> **HOW TO COMPLETE THIS TASK**: Search for the word "none" in the entries. Each line that holds it should be copied.

> **PROVIDED DATA**:
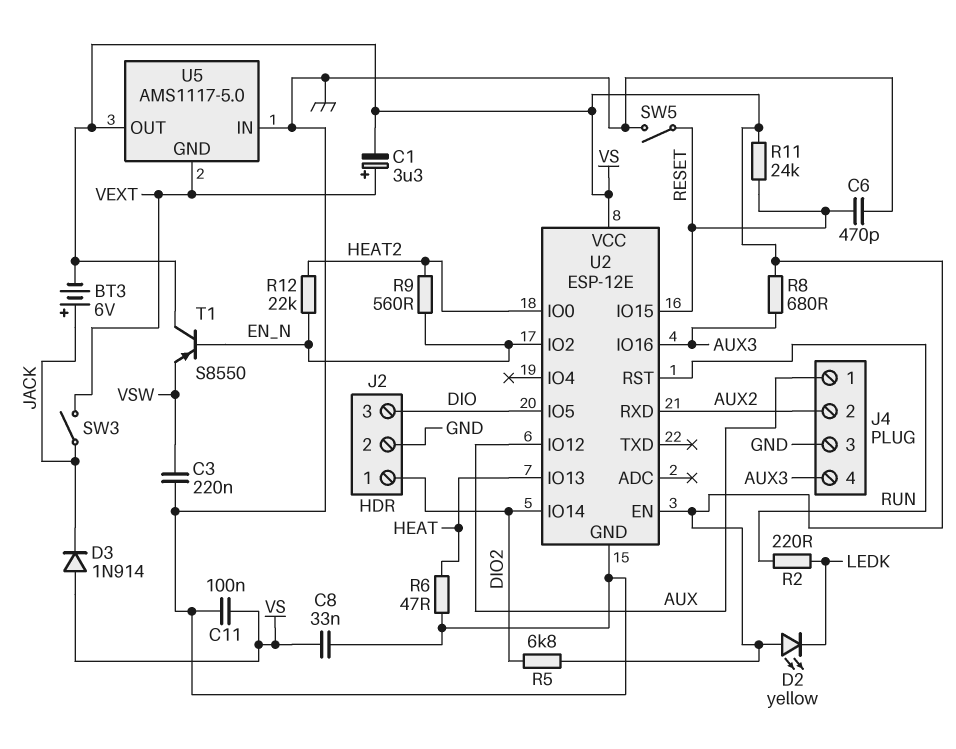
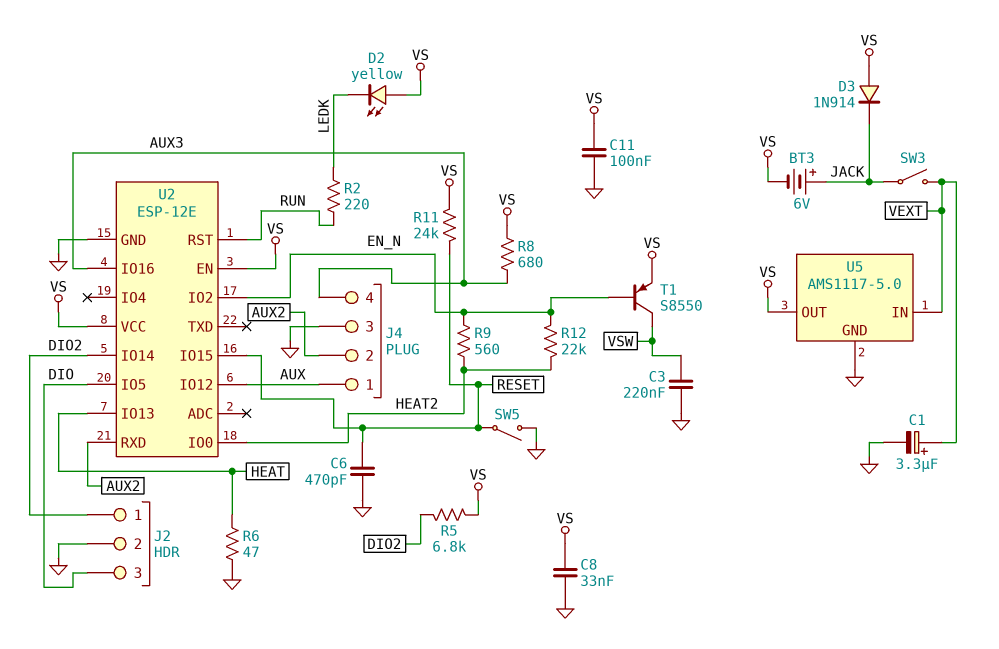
C1: 3.3uF (plus VEXT, minus VS) -> 3.3uF (plus VEXT, minus GND)
T1: PNP S8550 (B EN_N, C VS, E VSW) -> PNP S8550 (B EN_N, C VSW, E VS)
U5 pin GND: VEXT -> GND
U5 pin IN: GND -> VEXT

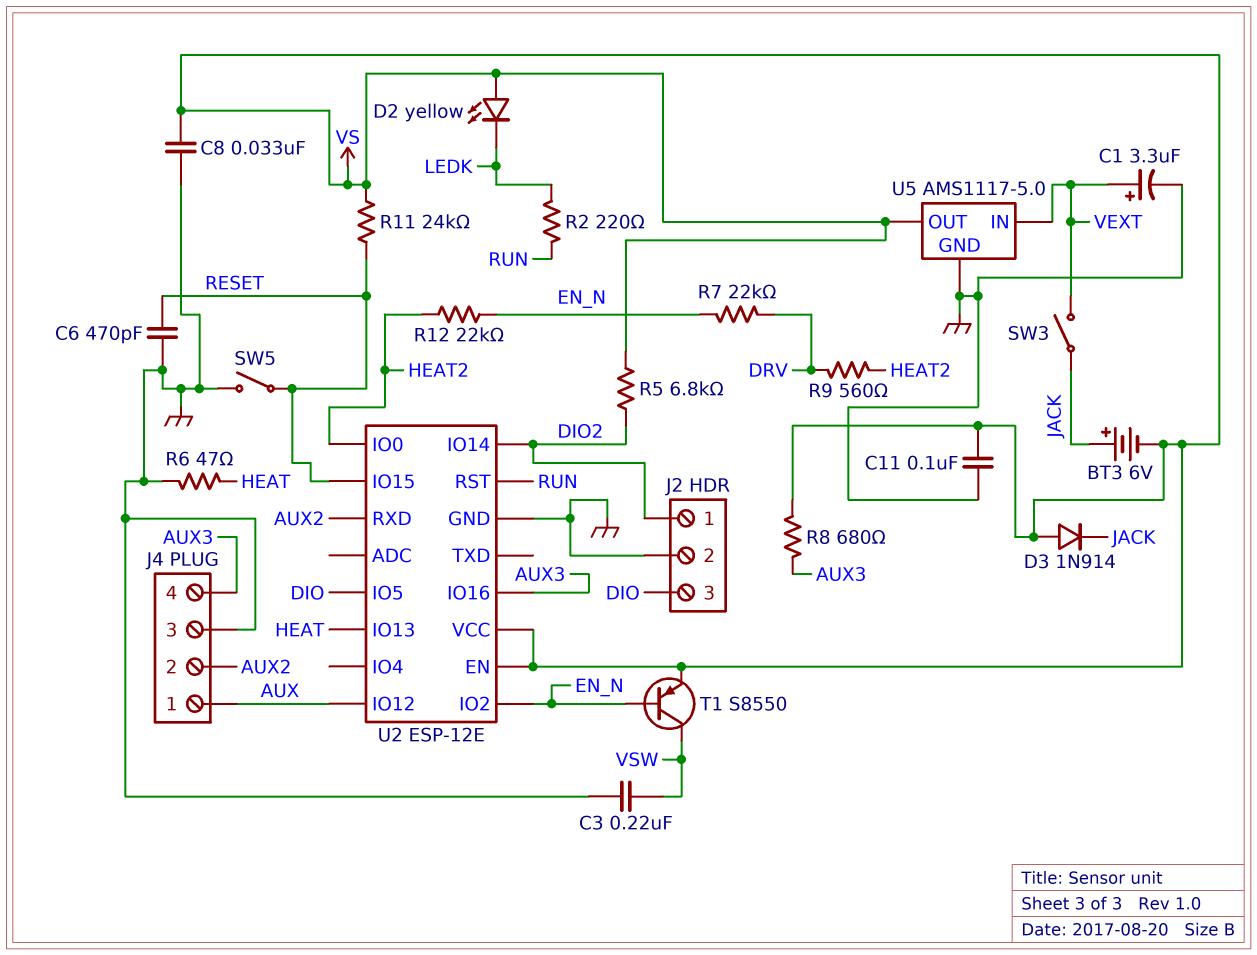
R7: none -> 22k (DRV, EN_N)
R9: 560 (EN_N, HEAT2) -> 560 (DRV, HEAT2)

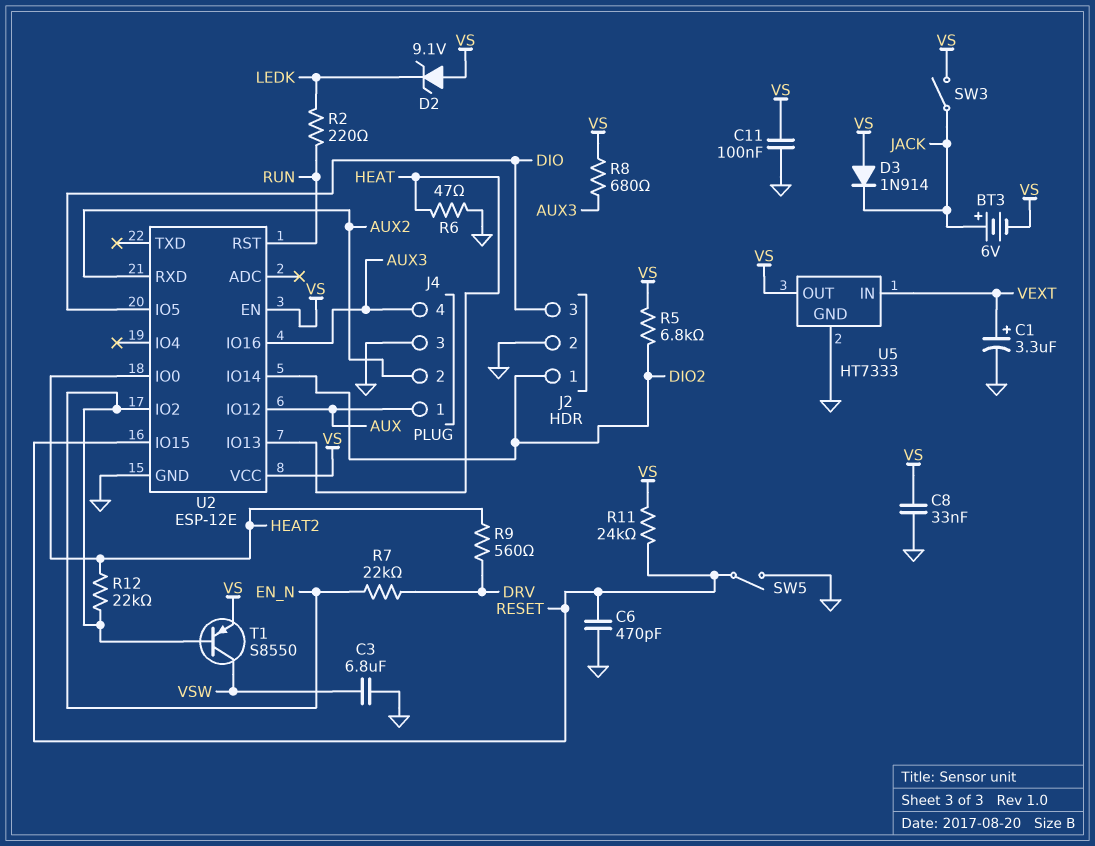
C3: 220nF (GND, VSW) -> 6.8uF (GND, VSW)
D2: LED yellow (A VS, K LEDK) -> zener 9.1V (A VS, K LEDK)
SW3: switch (JACK, VEXT) -> switch (JACK, VS)
U5: AMS1117-5.0 -> HT7333

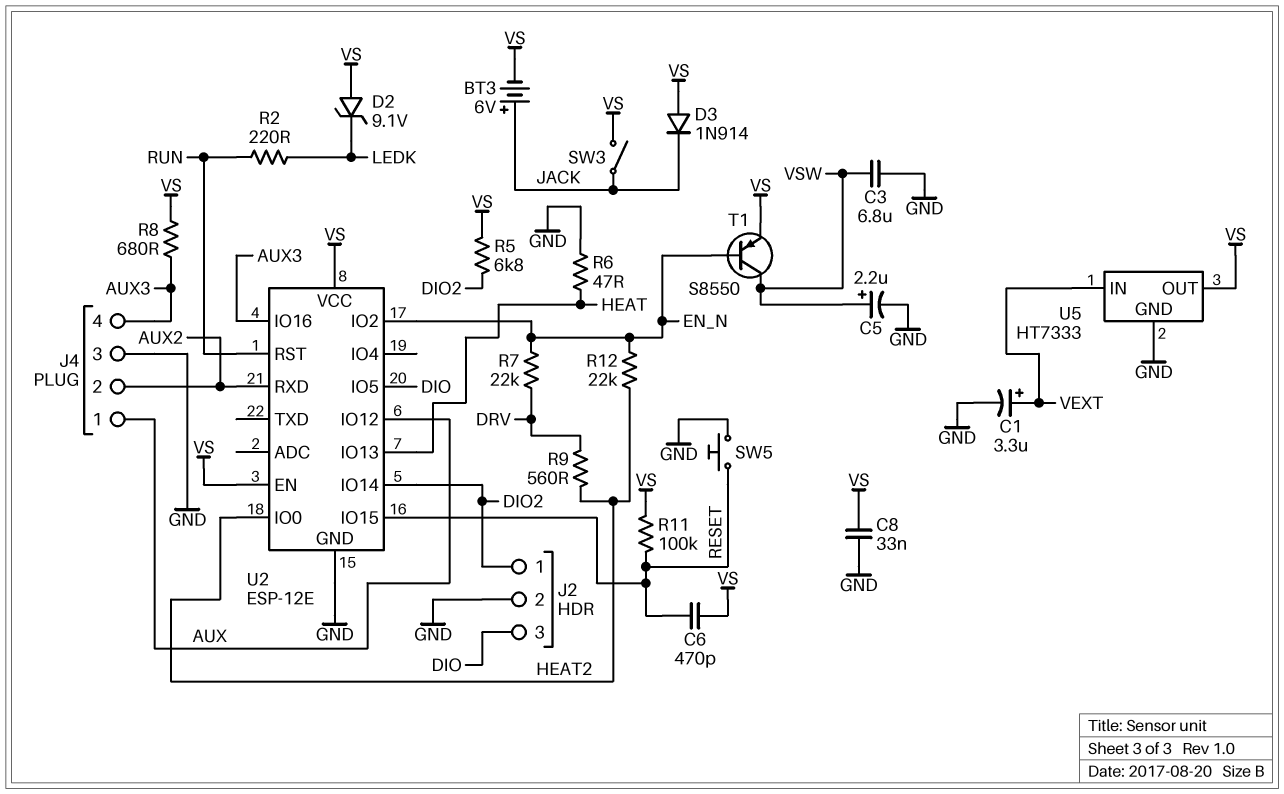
C5: none -> 2.2uF (plus VSW, minus GND)
C6: 470pF (GND, RESET) -> 470pF (RESET, VS)
C11: 100nF (GND, VS) -> none
R11: 24k (RESET, VS) -> 100k (RESET, VS)
SW5: switch (GND, RESET) -> button (GND, RESET)

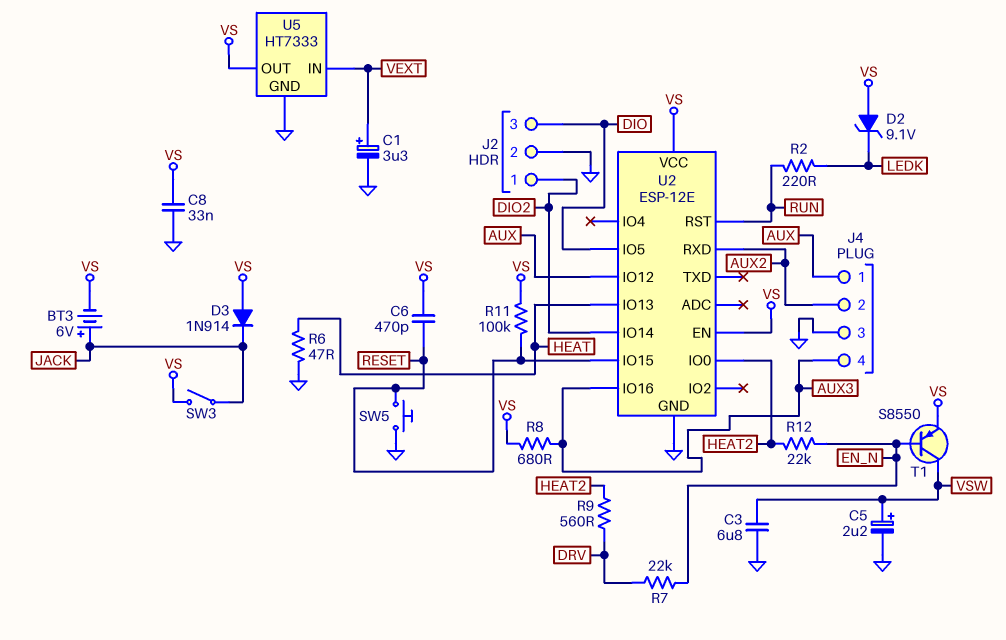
R5: 6.8k (DIO2, VS) -> none
U2 pin IO2: EN_N -> none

> **WRITTEN ANSWER**:
R7: none -> 22k (DRV, EN_N)
C5: none -> 2.2uF (plus VSW, minus GND)
C11: 100nF (GND, VS) -> none
R5: 6.8k (DIO2, VS) -> none
U2 pin IO2: EN_N -> none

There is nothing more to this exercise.